Spatial object tracking data
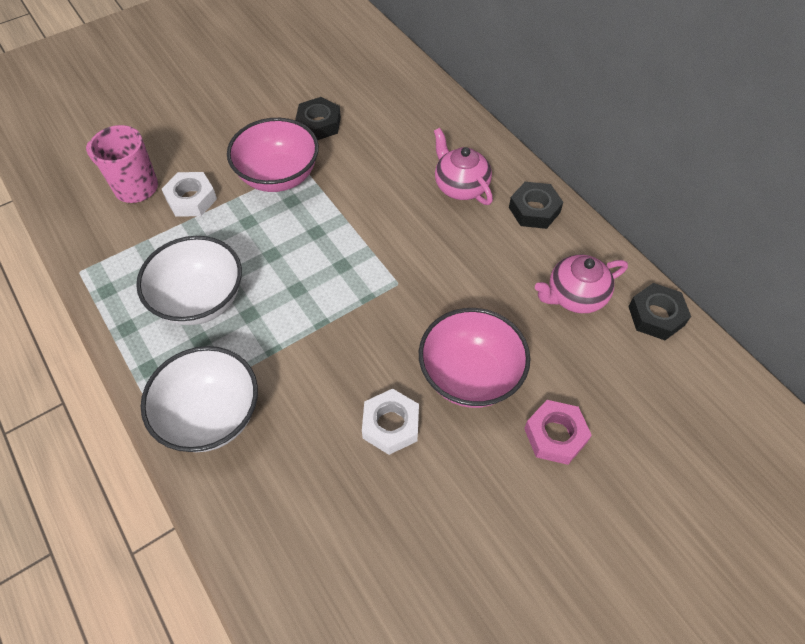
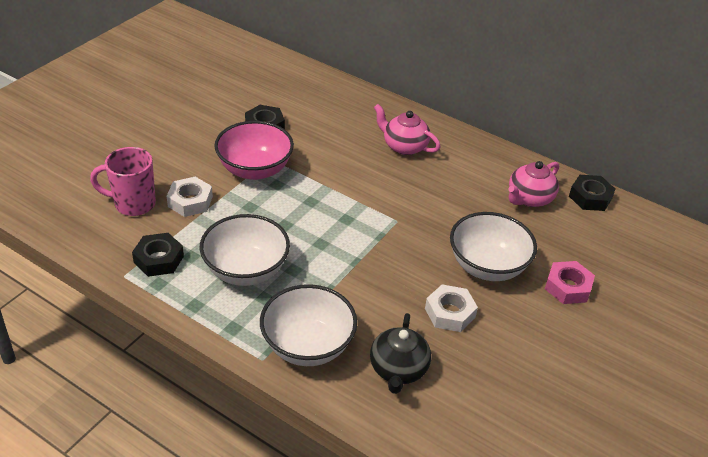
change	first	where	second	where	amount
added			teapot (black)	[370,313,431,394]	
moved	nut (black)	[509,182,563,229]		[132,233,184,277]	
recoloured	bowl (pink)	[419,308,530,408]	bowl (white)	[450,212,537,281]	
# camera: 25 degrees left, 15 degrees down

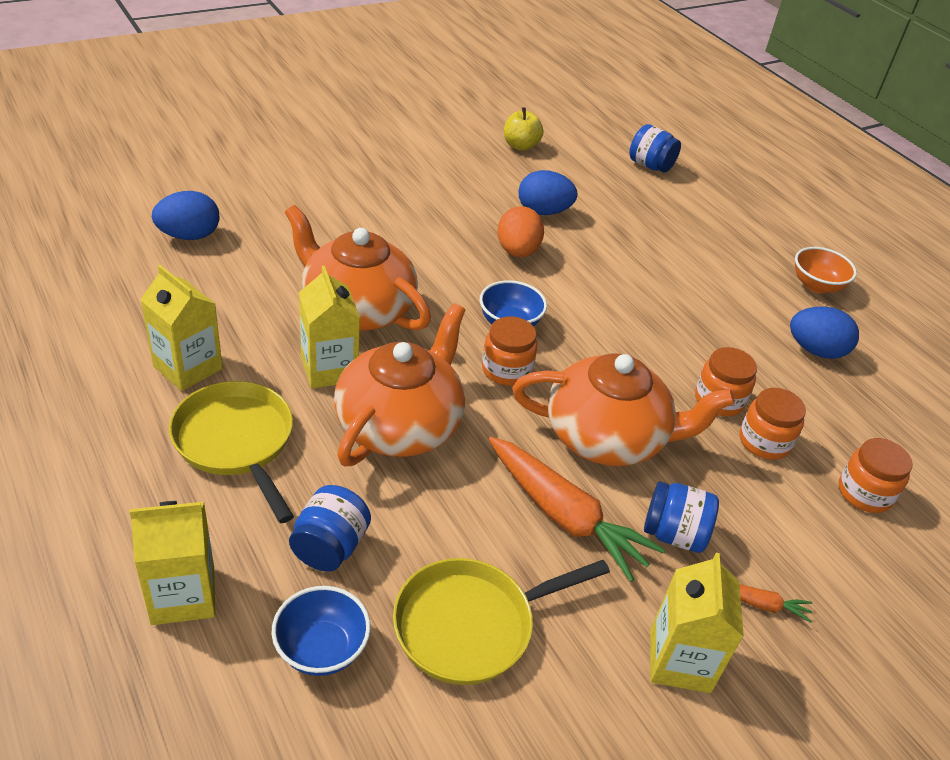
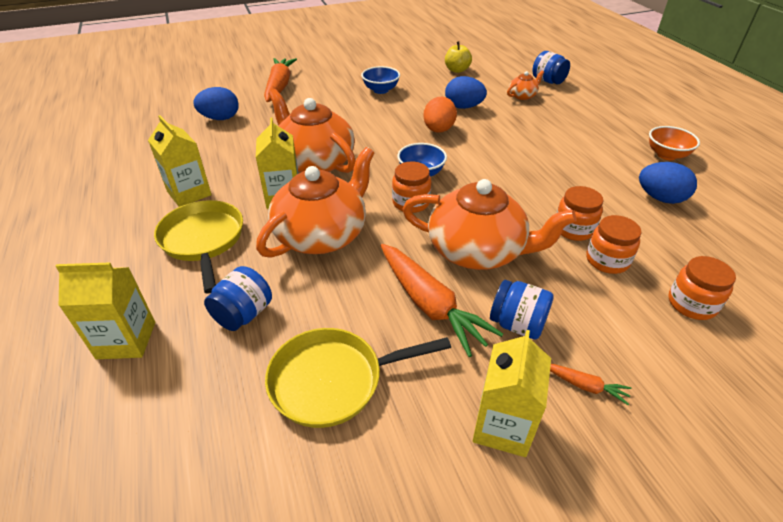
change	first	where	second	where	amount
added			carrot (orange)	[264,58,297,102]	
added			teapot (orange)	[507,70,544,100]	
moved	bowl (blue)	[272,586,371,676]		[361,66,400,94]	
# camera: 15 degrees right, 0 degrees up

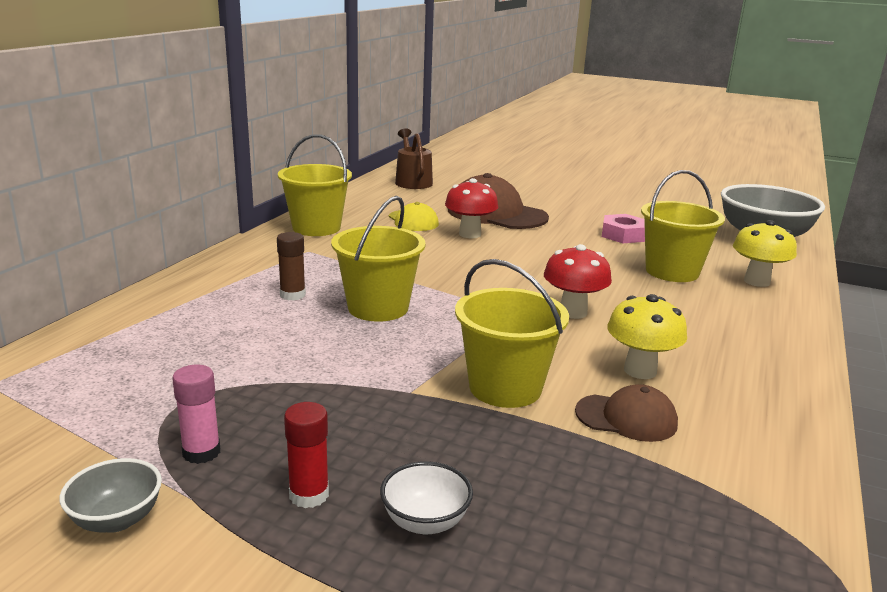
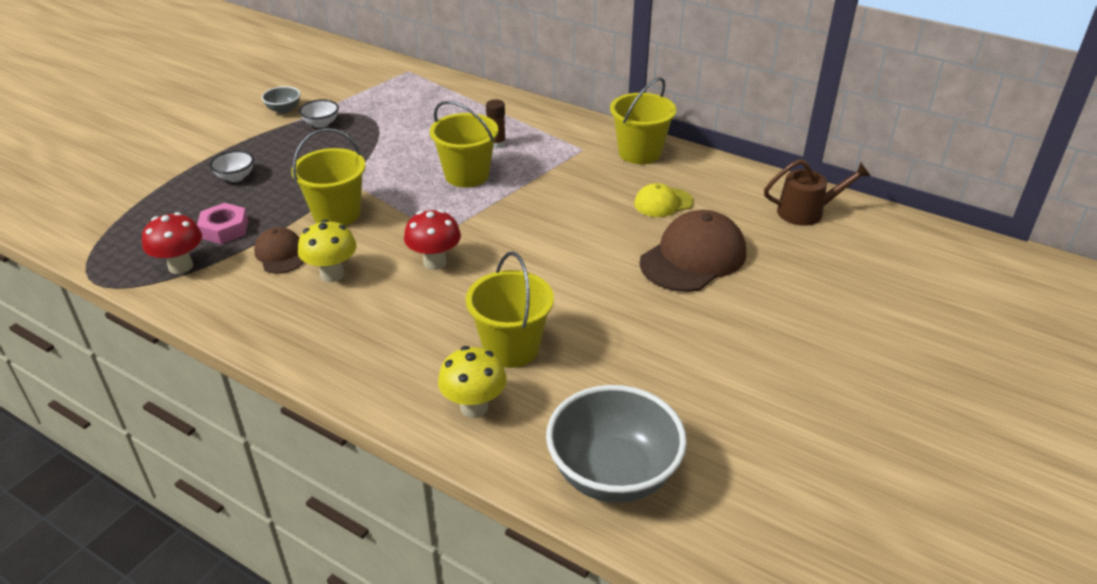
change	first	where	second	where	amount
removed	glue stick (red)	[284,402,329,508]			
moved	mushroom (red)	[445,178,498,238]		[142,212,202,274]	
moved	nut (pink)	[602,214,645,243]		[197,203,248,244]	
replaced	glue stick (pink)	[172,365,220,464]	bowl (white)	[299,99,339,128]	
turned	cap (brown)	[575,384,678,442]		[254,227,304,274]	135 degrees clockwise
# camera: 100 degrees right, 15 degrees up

# Exercise prompt:
Locate the word "orange" in the records above, and return each line that has it.

# Written answer:
added			carrot (orange)	[264,58,297,102]	
added			teapot (orange)	[507,70,544,100]	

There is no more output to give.